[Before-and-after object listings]
<<<<

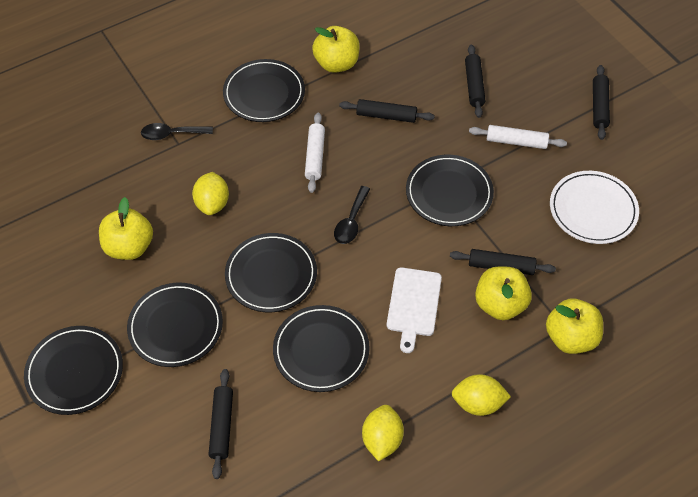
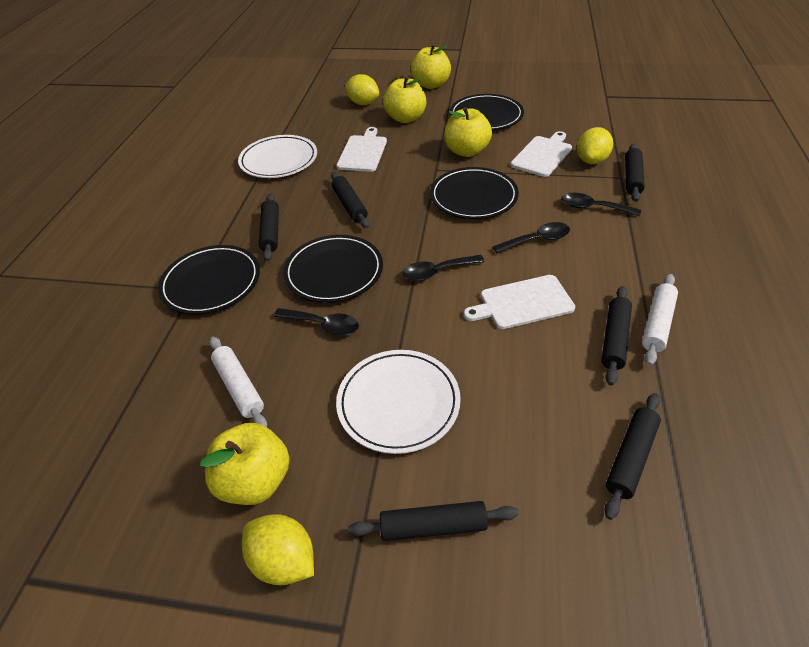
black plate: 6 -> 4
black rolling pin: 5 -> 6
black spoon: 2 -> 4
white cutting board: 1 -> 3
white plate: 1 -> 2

>>>>
<<<<

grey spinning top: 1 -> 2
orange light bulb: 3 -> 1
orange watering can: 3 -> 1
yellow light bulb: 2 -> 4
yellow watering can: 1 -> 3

>>>>

### Work to be completed
Taking the entries above, restate exactly those lines that fall between the line with "black plate: 6 -> 4" and the line with "white plate: 1 -> 2", keeping both of those lines too.

### Reply
black plate: 6 -> 4
black rolling pin: 5 -> 6
black spoon: 2 -> 4
white cutting board: 1 -> 3
white plate: 1 -> 2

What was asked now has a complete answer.